▶ Entries shown:
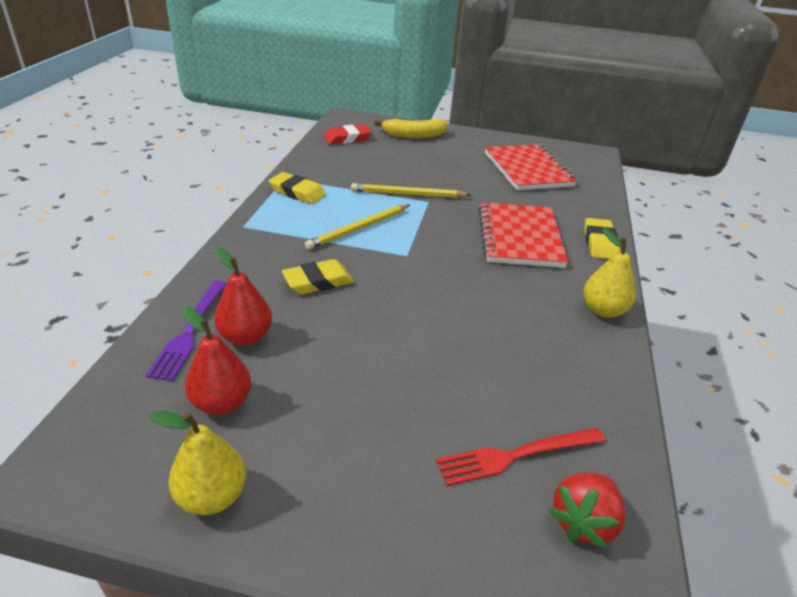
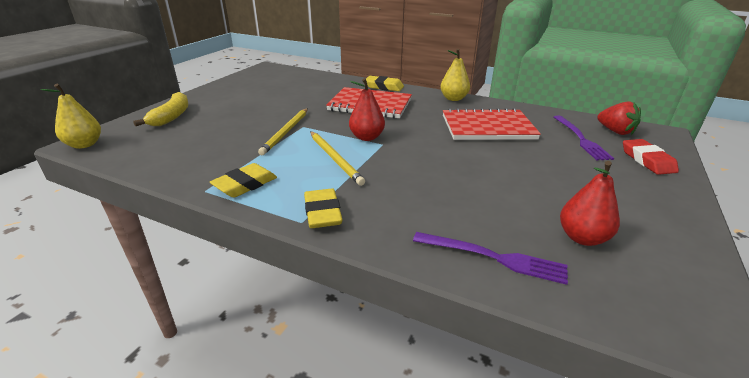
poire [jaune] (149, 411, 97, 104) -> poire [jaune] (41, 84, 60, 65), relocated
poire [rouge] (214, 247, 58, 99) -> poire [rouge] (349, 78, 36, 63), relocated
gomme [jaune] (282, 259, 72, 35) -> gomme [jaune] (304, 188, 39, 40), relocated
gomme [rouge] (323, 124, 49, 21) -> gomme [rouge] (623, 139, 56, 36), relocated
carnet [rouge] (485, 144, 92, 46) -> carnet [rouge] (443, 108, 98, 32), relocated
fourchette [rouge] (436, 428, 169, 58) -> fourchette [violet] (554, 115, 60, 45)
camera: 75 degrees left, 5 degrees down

▶ Task item: Go through the listing, and whenever a line contains the string "jaune", copy that line.

▶ Written solution:
poire [jaune] (149, 411, 97, 104) -> poire [jaune] (41, 84, 60, 65), relocated
gomme [jaune] (282, 259, 72, 35) -> gomme [jaune] (304, 188, 39, 40), relocated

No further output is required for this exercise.